- What to do -
A stretch of the entries below is to be set down exactly, running from the line with "343 885 427)" through the line with "217 436 326)", both included, and no other line.

*** Opening Available data ***

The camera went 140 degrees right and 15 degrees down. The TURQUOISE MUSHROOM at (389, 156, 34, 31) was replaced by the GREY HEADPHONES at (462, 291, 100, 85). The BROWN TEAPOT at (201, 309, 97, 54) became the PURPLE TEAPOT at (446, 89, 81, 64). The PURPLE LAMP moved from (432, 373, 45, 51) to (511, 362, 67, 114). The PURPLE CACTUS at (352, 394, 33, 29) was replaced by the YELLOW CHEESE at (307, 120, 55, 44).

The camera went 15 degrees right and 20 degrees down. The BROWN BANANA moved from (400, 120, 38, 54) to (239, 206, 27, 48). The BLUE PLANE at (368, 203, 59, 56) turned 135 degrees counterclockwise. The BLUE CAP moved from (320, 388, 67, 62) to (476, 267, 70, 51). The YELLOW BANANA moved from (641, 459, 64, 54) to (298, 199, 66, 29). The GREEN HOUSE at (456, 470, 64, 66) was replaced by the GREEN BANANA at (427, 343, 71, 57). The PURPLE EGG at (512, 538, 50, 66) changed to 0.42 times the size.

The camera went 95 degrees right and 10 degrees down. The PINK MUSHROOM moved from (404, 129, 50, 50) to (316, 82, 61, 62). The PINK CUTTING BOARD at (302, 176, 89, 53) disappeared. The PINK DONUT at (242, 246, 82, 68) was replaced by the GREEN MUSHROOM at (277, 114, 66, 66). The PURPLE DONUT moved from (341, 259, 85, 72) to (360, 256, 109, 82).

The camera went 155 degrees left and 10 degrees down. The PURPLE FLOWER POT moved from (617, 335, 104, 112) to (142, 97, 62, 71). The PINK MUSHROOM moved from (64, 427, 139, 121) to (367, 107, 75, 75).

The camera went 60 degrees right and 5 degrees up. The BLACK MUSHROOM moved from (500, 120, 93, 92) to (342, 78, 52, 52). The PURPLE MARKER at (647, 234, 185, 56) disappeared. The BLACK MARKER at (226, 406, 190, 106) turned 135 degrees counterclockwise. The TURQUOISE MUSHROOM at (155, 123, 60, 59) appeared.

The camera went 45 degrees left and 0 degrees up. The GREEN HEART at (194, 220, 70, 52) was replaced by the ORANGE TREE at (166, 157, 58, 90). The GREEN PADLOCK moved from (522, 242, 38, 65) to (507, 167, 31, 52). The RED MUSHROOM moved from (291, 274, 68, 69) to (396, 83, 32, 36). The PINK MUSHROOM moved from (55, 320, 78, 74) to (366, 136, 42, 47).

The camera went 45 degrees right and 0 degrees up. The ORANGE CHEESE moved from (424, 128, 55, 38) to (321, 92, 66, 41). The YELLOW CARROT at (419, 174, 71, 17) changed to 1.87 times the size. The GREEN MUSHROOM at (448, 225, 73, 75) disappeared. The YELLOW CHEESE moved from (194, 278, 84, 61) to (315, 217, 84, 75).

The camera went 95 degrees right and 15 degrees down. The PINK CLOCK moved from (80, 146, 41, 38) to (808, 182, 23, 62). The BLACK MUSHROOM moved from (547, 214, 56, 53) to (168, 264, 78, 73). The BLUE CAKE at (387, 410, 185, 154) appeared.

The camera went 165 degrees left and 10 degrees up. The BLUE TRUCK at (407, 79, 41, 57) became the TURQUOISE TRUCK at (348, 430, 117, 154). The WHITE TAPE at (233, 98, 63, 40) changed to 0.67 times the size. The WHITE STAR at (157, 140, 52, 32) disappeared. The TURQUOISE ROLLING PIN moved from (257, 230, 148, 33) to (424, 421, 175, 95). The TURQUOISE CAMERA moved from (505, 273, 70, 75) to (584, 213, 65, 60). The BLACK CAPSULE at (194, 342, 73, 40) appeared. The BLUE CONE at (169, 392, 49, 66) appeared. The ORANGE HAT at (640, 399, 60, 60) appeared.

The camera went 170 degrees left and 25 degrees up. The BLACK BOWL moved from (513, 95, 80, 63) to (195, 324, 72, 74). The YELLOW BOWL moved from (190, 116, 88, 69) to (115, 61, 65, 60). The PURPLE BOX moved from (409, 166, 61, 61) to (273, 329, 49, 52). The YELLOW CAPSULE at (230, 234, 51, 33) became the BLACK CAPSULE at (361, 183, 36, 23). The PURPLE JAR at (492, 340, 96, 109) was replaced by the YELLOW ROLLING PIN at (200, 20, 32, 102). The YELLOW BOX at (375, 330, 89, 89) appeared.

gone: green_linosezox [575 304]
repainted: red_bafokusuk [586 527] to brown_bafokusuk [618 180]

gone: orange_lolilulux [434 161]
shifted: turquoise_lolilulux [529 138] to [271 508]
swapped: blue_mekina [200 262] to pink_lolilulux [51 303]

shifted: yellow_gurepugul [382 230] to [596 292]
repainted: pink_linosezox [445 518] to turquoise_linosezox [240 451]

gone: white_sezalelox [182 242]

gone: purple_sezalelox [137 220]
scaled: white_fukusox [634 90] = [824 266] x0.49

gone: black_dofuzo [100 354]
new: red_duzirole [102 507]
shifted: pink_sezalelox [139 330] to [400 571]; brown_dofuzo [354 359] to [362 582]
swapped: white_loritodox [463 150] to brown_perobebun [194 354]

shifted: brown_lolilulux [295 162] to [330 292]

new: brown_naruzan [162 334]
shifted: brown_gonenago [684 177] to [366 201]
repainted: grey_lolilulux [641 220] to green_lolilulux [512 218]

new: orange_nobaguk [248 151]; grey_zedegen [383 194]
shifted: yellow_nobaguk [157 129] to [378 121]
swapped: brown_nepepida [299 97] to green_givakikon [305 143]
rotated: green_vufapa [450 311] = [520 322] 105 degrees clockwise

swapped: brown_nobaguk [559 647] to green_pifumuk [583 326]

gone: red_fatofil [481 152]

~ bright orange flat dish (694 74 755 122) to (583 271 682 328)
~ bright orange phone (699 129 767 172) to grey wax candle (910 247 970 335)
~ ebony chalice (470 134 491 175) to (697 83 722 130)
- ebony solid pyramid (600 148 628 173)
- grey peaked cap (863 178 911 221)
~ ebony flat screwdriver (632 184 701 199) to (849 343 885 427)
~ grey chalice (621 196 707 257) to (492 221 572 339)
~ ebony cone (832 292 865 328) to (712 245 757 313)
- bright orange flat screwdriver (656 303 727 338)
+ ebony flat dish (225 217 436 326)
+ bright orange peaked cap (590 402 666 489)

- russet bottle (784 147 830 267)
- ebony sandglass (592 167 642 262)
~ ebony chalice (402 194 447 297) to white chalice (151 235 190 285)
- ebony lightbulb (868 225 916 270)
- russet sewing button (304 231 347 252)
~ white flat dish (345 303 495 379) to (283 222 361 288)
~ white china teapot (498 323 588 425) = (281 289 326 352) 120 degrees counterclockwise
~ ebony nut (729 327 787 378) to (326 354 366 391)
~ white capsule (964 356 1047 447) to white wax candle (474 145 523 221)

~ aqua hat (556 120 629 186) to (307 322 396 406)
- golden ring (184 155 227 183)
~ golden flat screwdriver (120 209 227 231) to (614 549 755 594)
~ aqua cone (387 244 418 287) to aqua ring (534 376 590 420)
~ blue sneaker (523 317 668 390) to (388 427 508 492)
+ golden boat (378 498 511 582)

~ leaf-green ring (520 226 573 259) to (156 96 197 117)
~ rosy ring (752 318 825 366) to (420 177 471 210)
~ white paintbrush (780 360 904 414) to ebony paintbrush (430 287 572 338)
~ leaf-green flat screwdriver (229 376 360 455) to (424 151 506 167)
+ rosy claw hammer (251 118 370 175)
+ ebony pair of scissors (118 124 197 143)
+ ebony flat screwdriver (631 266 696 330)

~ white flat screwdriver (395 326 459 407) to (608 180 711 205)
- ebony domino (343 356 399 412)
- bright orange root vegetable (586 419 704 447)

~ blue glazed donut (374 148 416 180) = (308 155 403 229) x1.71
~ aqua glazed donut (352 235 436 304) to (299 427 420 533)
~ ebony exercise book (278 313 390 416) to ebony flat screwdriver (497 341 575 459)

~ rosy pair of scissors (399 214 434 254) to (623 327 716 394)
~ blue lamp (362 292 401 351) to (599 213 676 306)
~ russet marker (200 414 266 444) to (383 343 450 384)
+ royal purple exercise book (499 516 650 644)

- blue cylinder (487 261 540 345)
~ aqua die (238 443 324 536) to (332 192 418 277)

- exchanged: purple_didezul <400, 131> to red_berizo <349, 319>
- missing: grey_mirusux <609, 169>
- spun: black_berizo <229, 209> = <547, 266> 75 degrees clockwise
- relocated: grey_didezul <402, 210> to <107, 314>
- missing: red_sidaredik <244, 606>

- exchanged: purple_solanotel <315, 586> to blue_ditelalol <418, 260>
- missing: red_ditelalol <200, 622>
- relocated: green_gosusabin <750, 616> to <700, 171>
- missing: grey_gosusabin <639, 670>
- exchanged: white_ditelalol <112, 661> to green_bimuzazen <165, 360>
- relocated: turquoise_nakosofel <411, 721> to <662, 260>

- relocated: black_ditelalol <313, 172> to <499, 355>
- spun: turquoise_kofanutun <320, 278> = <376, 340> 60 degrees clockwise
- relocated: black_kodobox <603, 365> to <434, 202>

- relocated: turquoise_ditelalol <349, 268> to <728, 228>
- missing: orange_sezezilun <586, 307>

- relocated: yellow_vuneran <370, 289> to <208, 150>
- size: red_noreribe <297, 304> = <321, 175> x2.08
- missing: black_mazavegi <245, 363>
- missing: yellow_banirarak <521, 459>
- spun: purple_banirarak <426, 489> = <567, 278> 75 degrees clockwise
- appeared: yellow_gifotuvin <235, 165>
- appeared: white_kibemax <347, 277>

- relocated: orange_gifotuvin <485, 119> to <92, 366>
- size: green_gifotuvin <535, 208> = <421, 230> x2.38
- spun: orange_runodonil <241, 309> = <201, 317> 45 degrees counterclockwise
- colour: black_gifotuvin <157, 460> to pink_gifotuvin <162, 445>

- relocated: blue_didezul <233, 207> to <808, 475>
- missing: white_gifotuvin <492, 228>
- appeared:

*** Closing Available data ***

- Response below -
~ ebony flat screwdriver (632 184 701 199) to (849 343 885 427)
~ grey chalice (621 196 707 257) to (492 221 572 339)
~ ebony cone (832 292 865 328) to (712 245 757 313)
- bright orange flat screwdriver (656 303 727 338)
+ ebony flat dish (225 217 436 326)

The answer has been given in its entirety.